What is expected:
All of the records below are to be given again word for word, with the pictures removed.

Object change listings
__________________________________________________

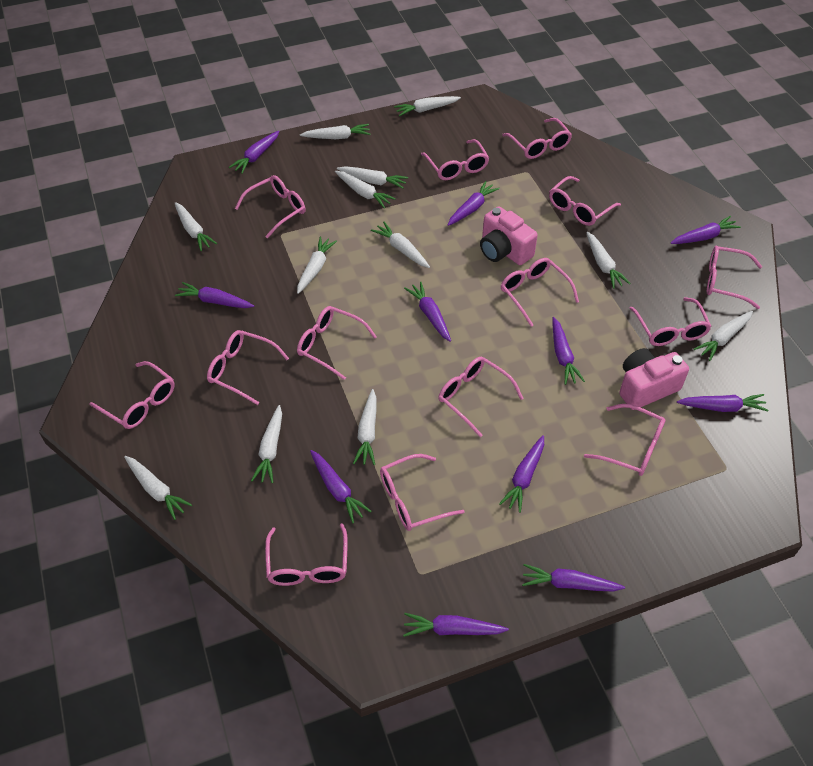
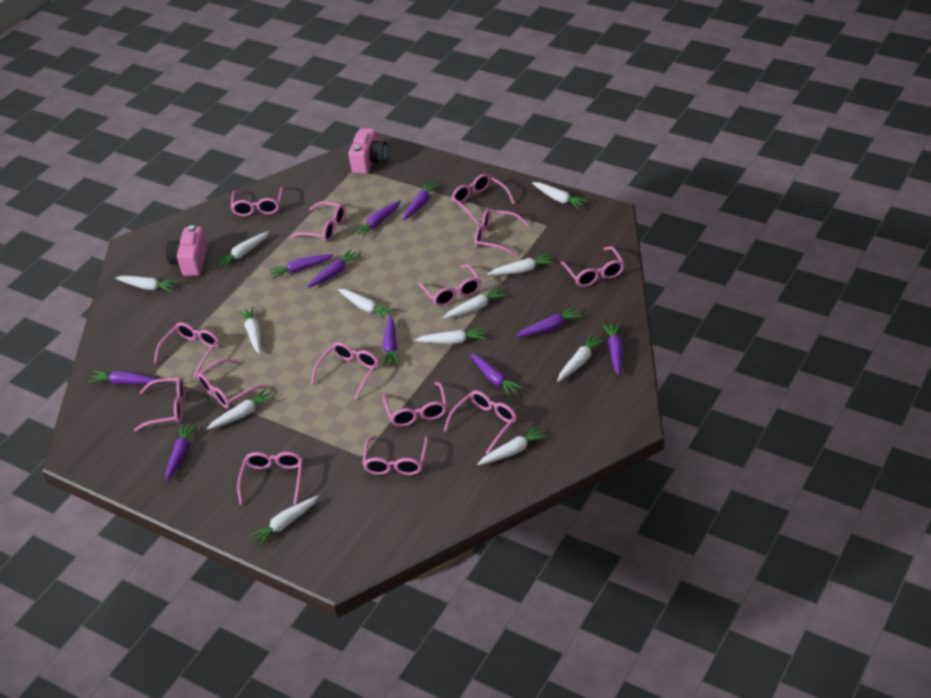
purple carrot: 11 -> 10

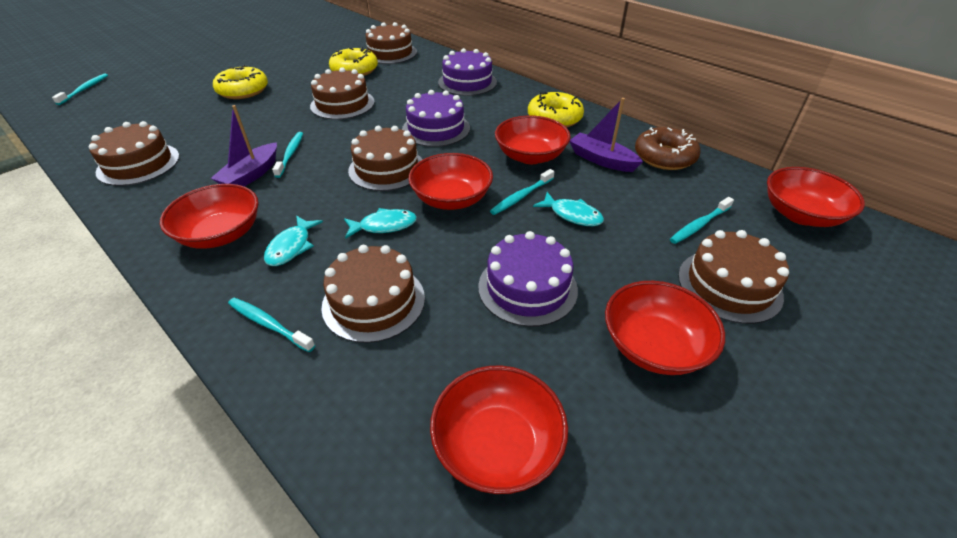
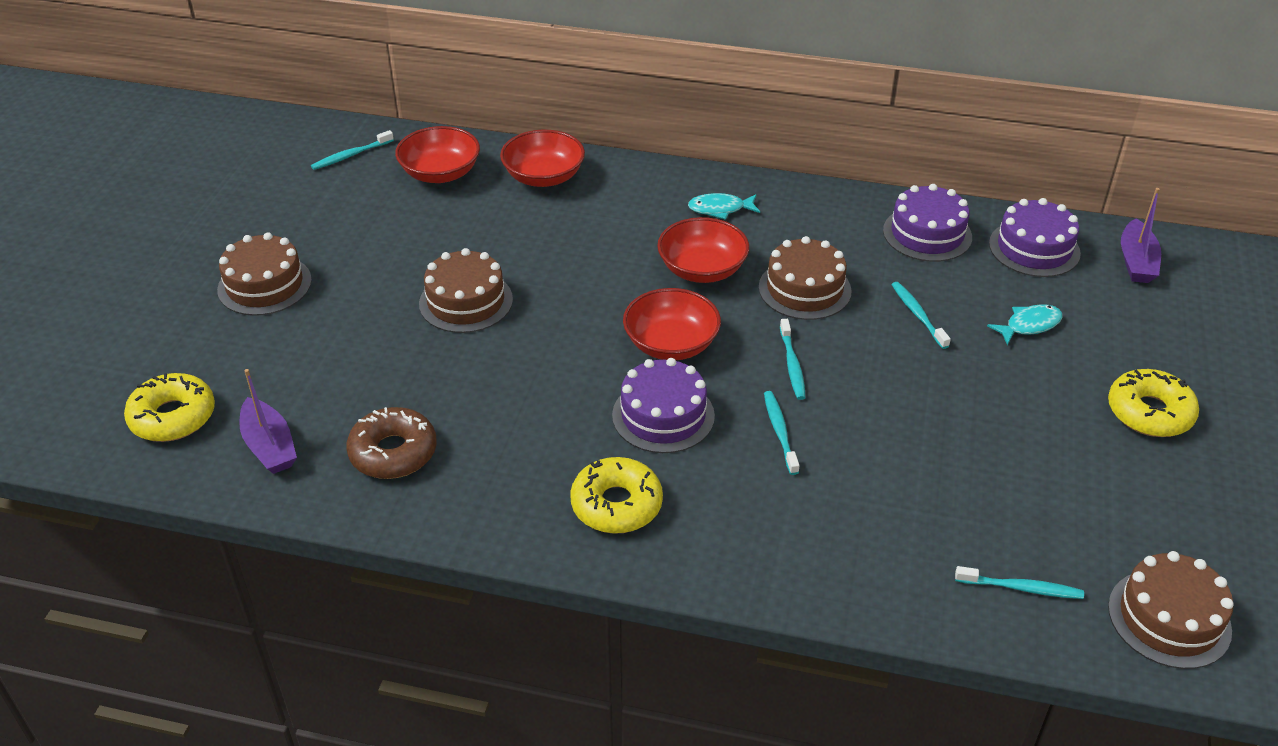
brown cake: 6 -> 4
red bowl: 6 -> 4
turquoise fish: 3 -> 2

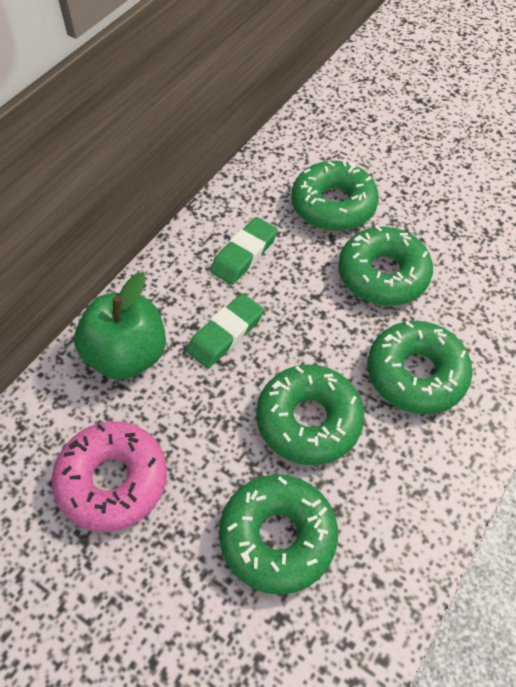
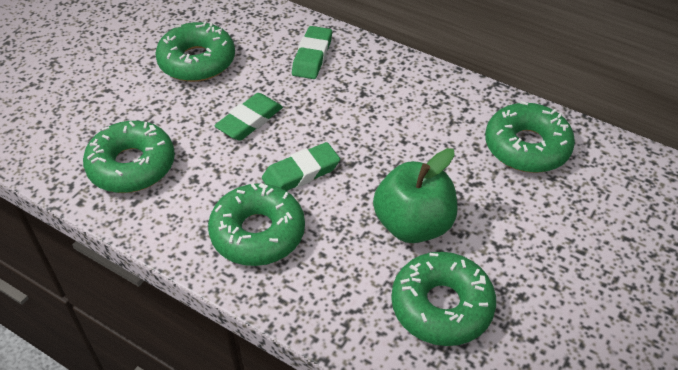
green eraser: 2 -> 3
pink donut: 1 -> 0

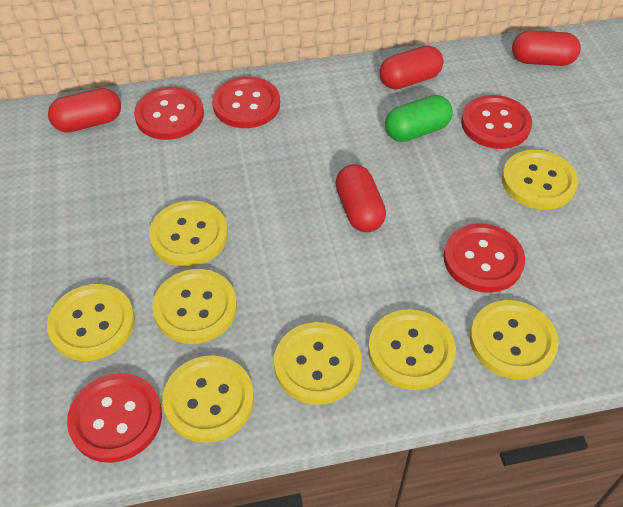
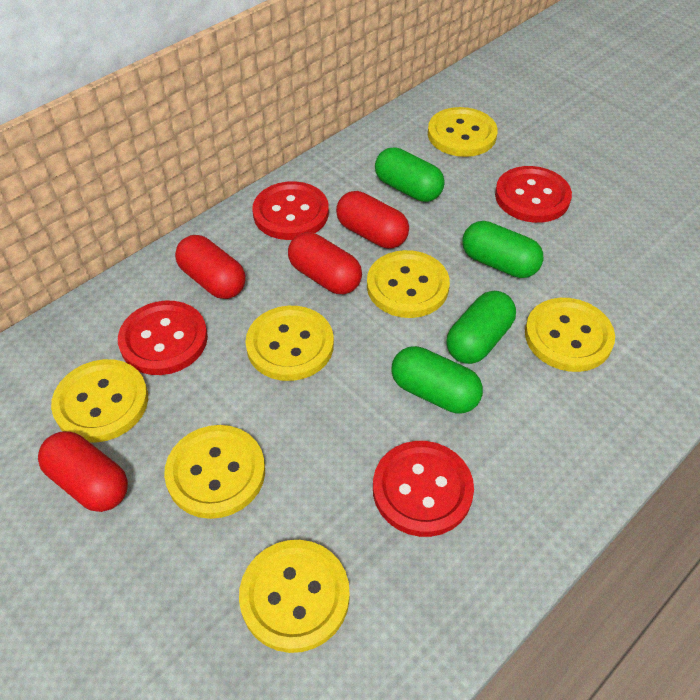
green capsule: 1 -> 4
red button: 5 -> 4
yellow button: 8 -> 7

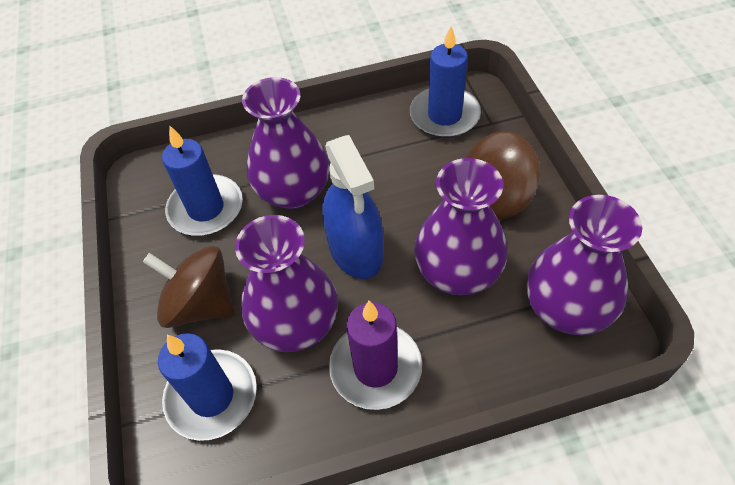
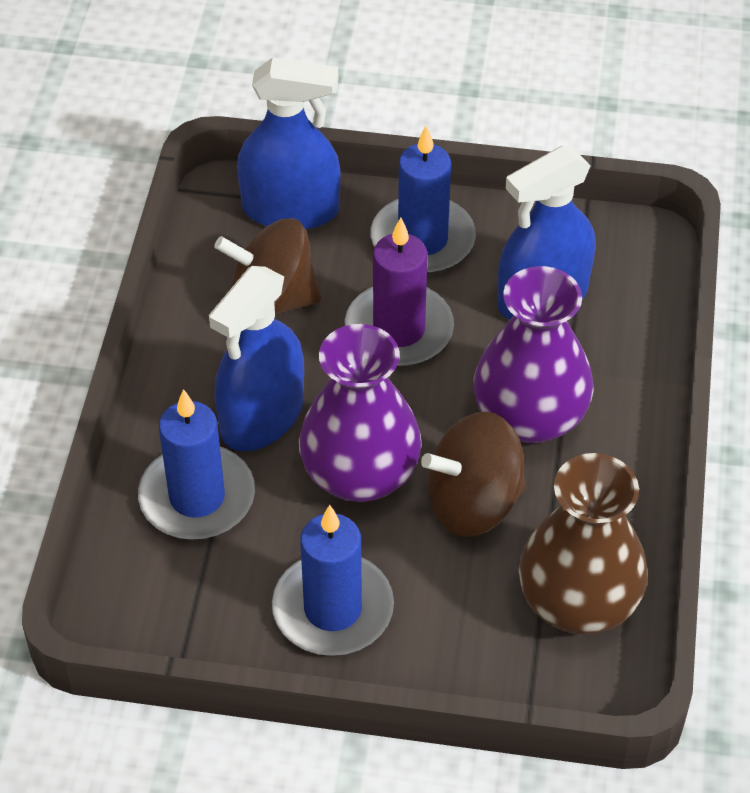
blue spray bottle: 1 -> 3
brown vase: 0 -> 1
purple vase: 4 -> 2

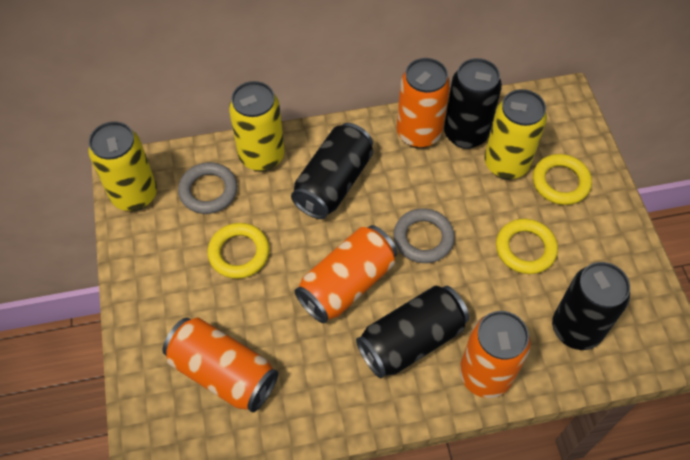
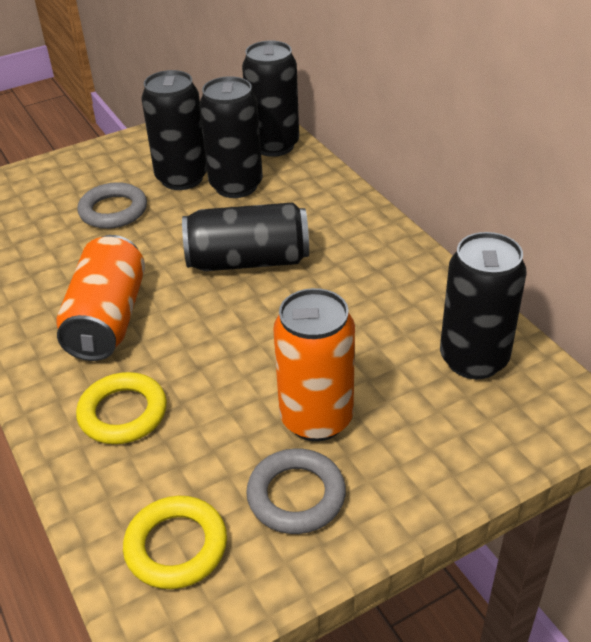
black can: 4 -> 5
orange can: 4 -> 2
yellow can: 3 -> 0
yellow ring: 3 -> 2

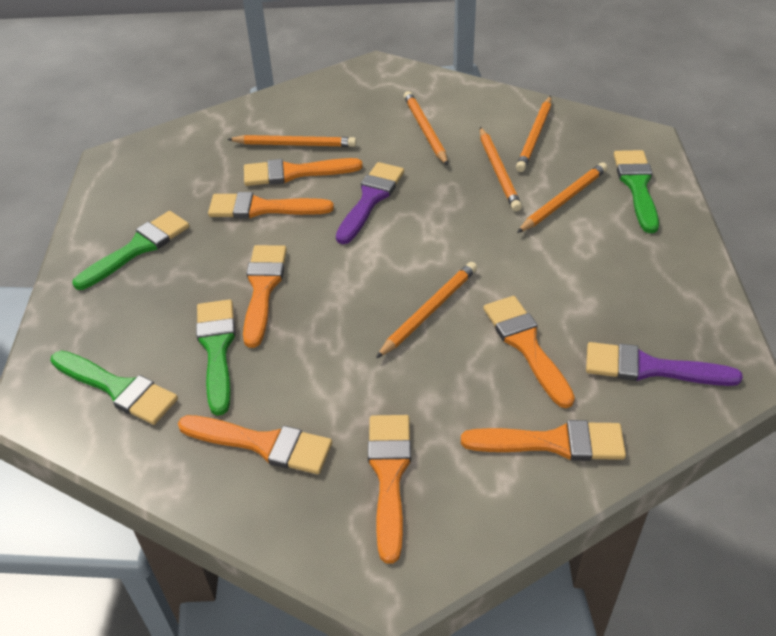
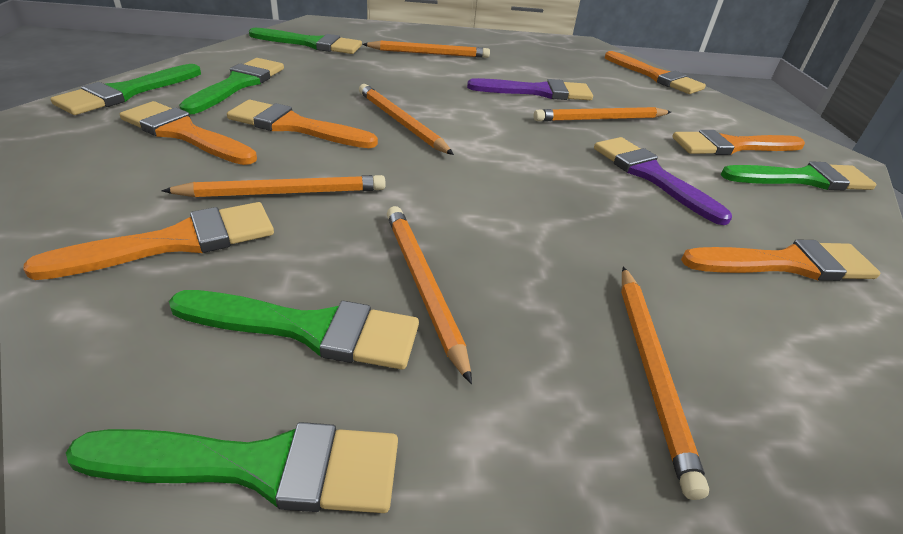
green brush: 4 -> 6
orange brush: 7 -> 6

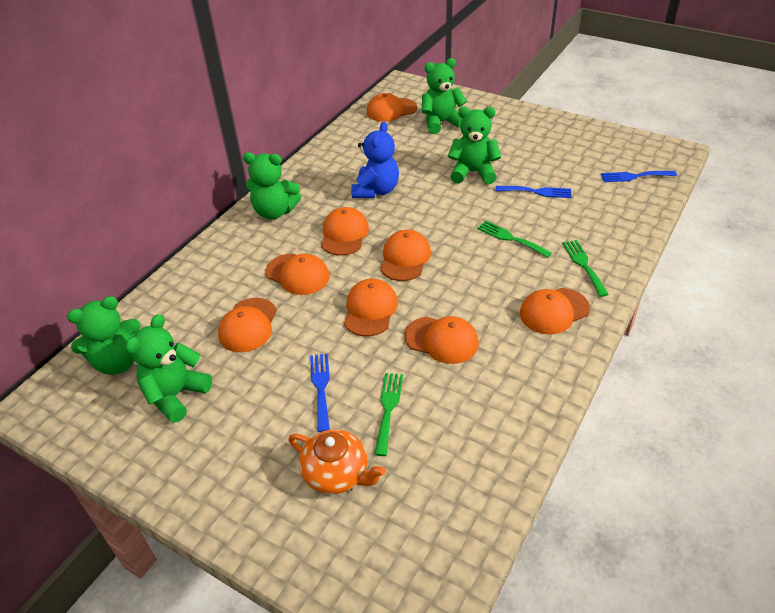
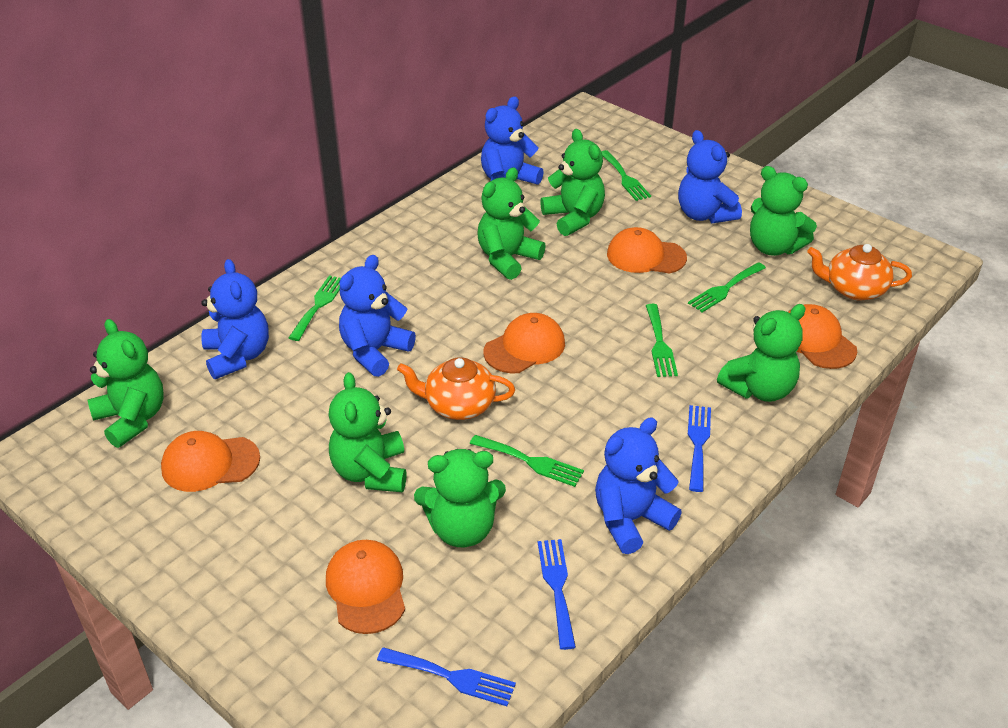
blue teddy bear: 1 -> 5
green fork: 3 -> 5
green teddy bear: 5 -> 7
orange cap: 8 -> 5
orange teapot: 1 -> 2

__________________________________________________

Finished task:
purple carrot: 11 -> 10

brown cake: 6 -> 4
red bowl: 6 -> 4
turquoise fish: 3 -> 2

green eraser: 2 -> 3
pink donut: 1 -> 0

green capsule: 1 -> 4
red button: 5 -> 4
yellow button: 8 -> 7

blue spray bottle: 1 -> 3
brown vase: 0 -> 1
purple vase: 4 -> 2

black can: 4 -> 5
orange can: 4 -> 2
yellow can: 3 -> 0
yellow ring: 3 -> 2

green brush: 4 -> 6
orange brush: 7 -> 6

blue teddy bear: 1 -> 5
green fork: 3 -> 5
green teddy bear: 5 -> 7
orange cap: 8 -> 5
orange teapot: 1 -> 2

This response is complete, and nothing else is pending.